▶ [To-do item]: Reproduce the whole listing exactly, omitting any picture it holds.

▶ [Supplied information]:

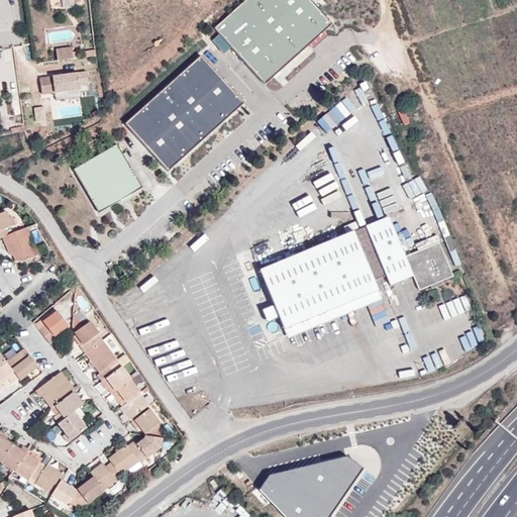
[(312,0),(243,0),(215,26),(266,81),(331,21),(312,0)]
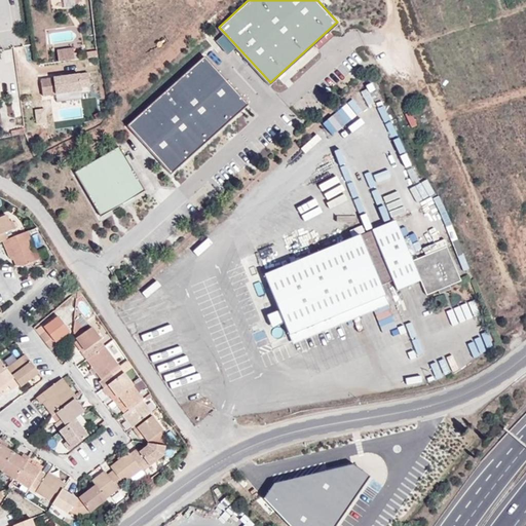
[(58,61),(74,58),(73,51),(72,46),(57,49),(58,61)]
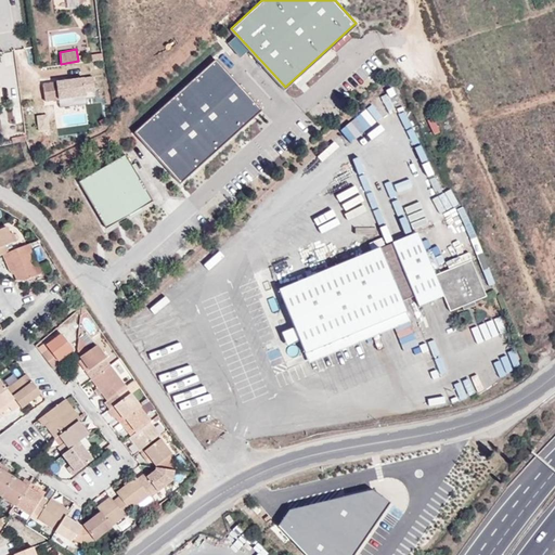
[(221,64),(138,134),(183,188),(267,117),(221,64)]
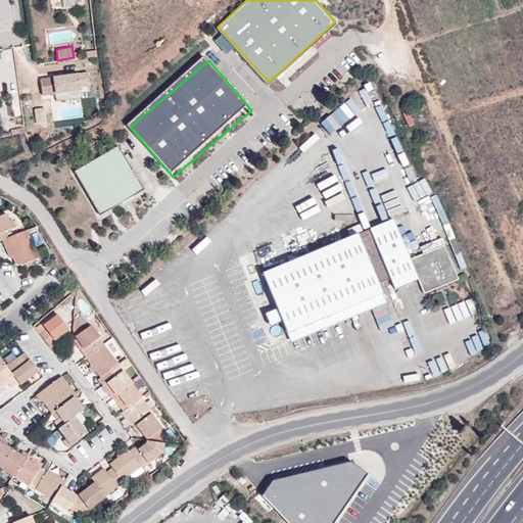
[(89,72),(53,76),(53,77),(41,79),(43,95),(82,91),(82,87),(90,86),(89,72)]
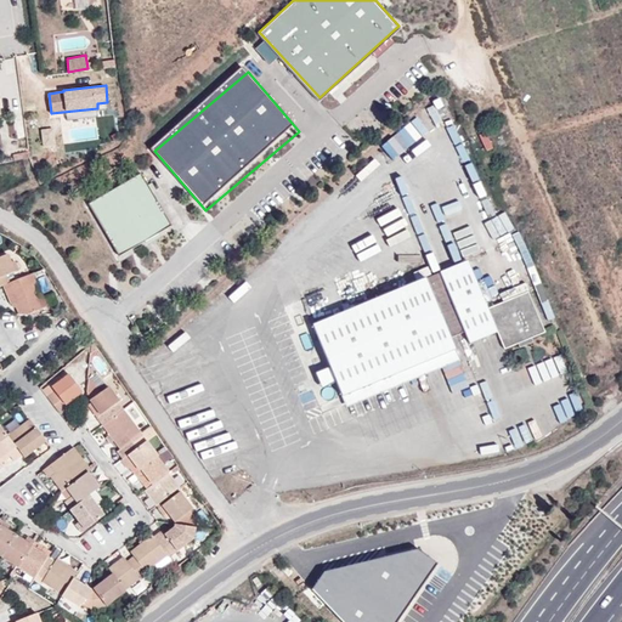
[(141,174),(89,203),(119,256),(171,226),(141,174)]
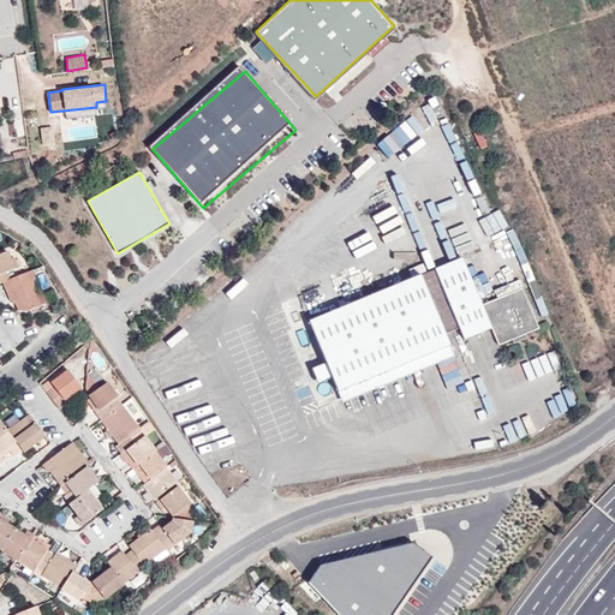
[(539,328),(521,288),(479,306),(453,244),(303,309),(339,392),(449,345),(445,334),(460,328),(465,339),(491,328),(499,345),(539,328)]
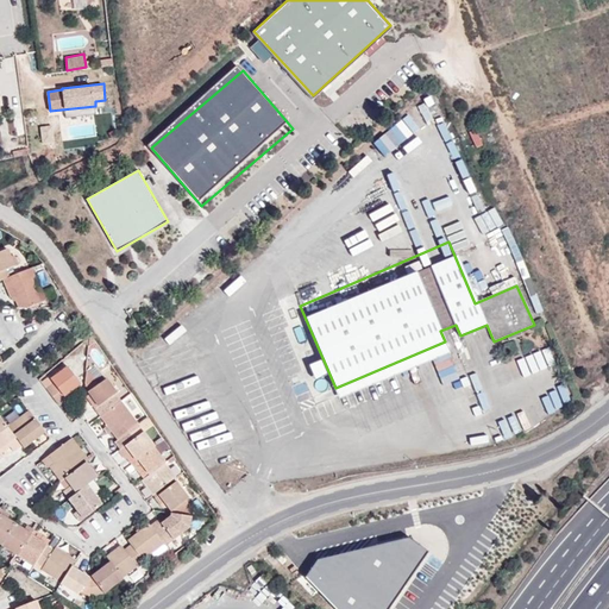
[(0,281),(4,280),(11,277),(7,270),(16,267),(12,256),(8,249),(0,251),(0,281)]
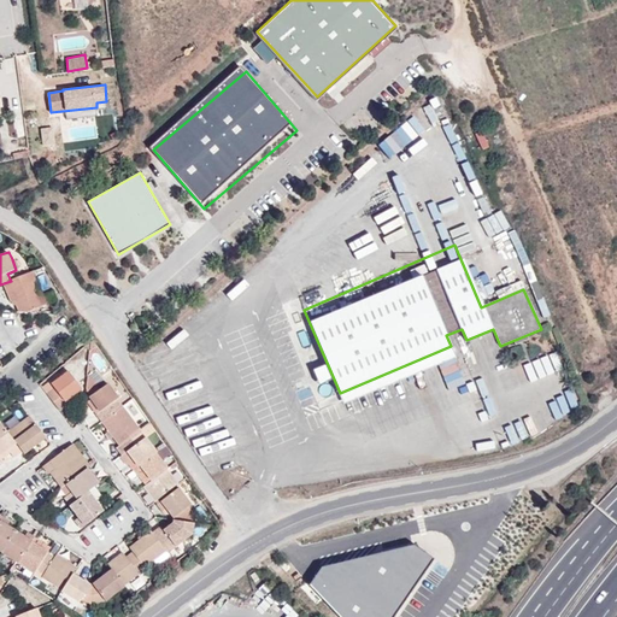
[(43,294),(34,271),(11,281),(4,283),(11,303),(15,300),(19,312),(25,313),(47,305),(43,294)]
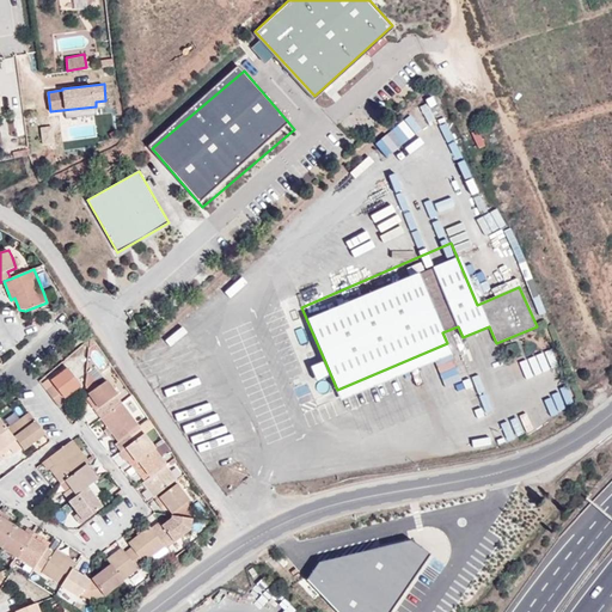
[(494,285),(496,293),(522,283),(520,275),(494,285)]
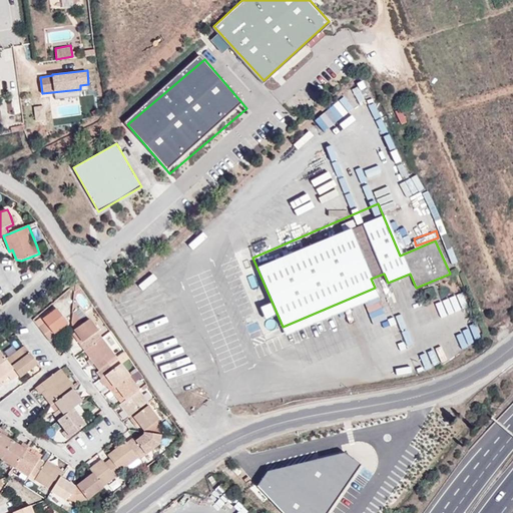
[(44,241),(36,244),(39,253),(48,249),(44,241)]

▶ [Result]:
[(312,0),(243,0),(215,26),(266,81),(331,21),(312,0)]
[(58,61),(74,58),(73,51),(72,46),(57,49),(58,61)]
[(221,64),(138,134),(183,188),(267,117),(221,64)]
[(89,72),(53,76),(53,77),(41,79),(43,95),(82,91),(82,87),(90,86),(89,72)]
[(141,174),(89,203),(119,256),(171,226),(141,174)]
[(539,328),(521,288),(479,306),(453,244),(303,309),(339,392),(449,345),(445,334),(460,328),(465,339),(491,328),(499,345),(539,328)]
[(0,281),(4,280),(11,277),(7,270),(16,267),(12,256),(8,249),(0,251),(0,281)]
[(43,294),(34,271),(11,281),(4,283),(11,303),(15,300),(19,312),(25,313),(47,305),(43,294)]
[(494,285),(496,293),(522,283),(520,275),(494,285)]
[(44,241),(36,244),(39,253),(48,249),(44,241)]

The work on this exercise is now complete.